▸ ABOUT THIS EXERCISE: Scan the data for lines with "camera" and report the count by itself.

▸ RECORDS FOR THIS TASK:
^^^^^^^^^^^^^^^^
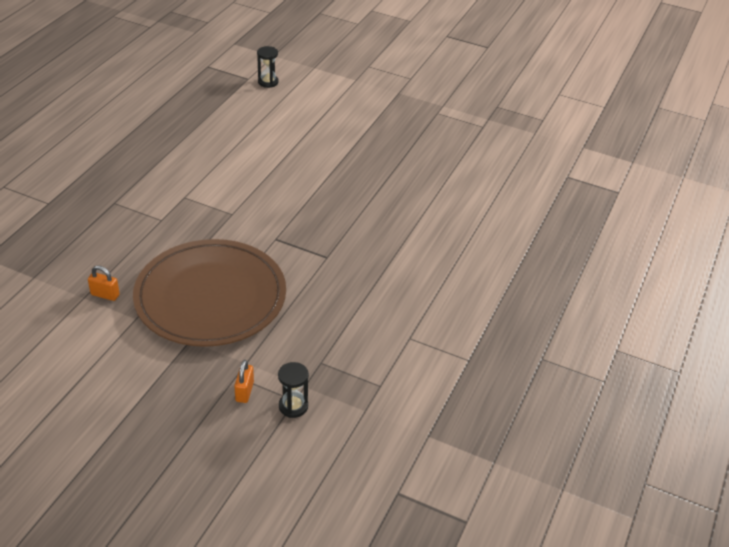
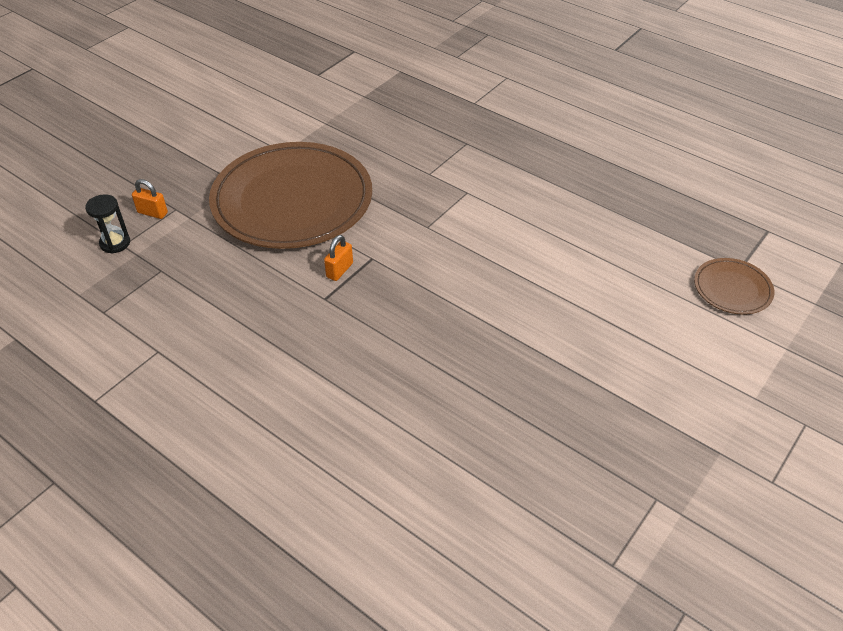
camera: 105 degrees right, 5 degrees up
(105, 295) = (323, 135): orange padlock -> orange padlock (339, 270)
(268, 82) = (732, 289): black hourglass -> brown plate

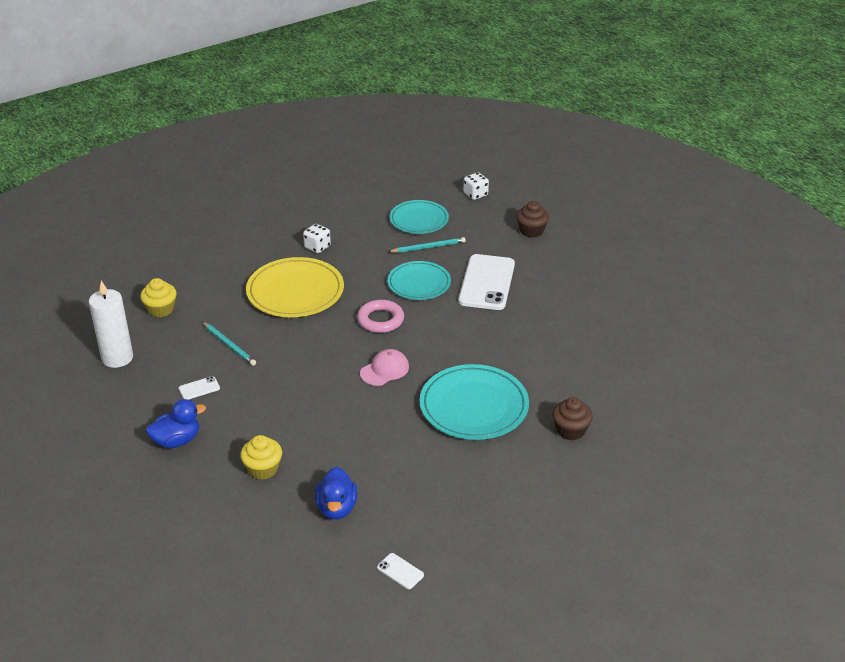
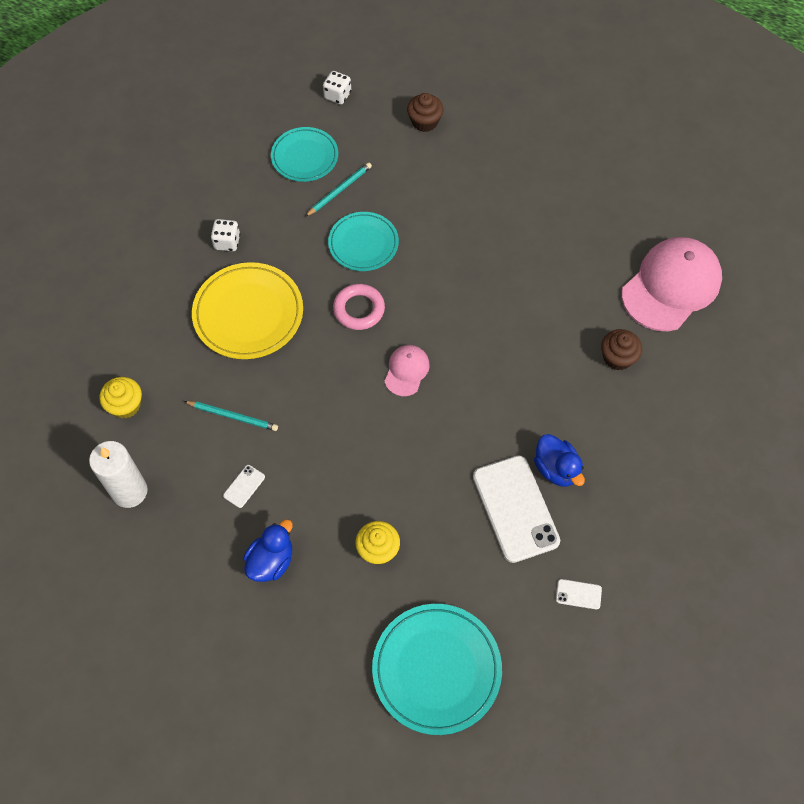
camera: 30 degrees left, 25 degrees up
(337, 508) = (477, 556): blue duck -> blue duck (556, 469)
(474, 406) = (517, 373): turquoise plate -> turquoise plate (436, 669)
(487, 282) = (427, 211): white phone -> white phone (515, 508)
(660, 403) = (671, 286): none -> pink cap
^^^^^^^^^^^^^^^^
▸ WRITTEN SOLUTION: 2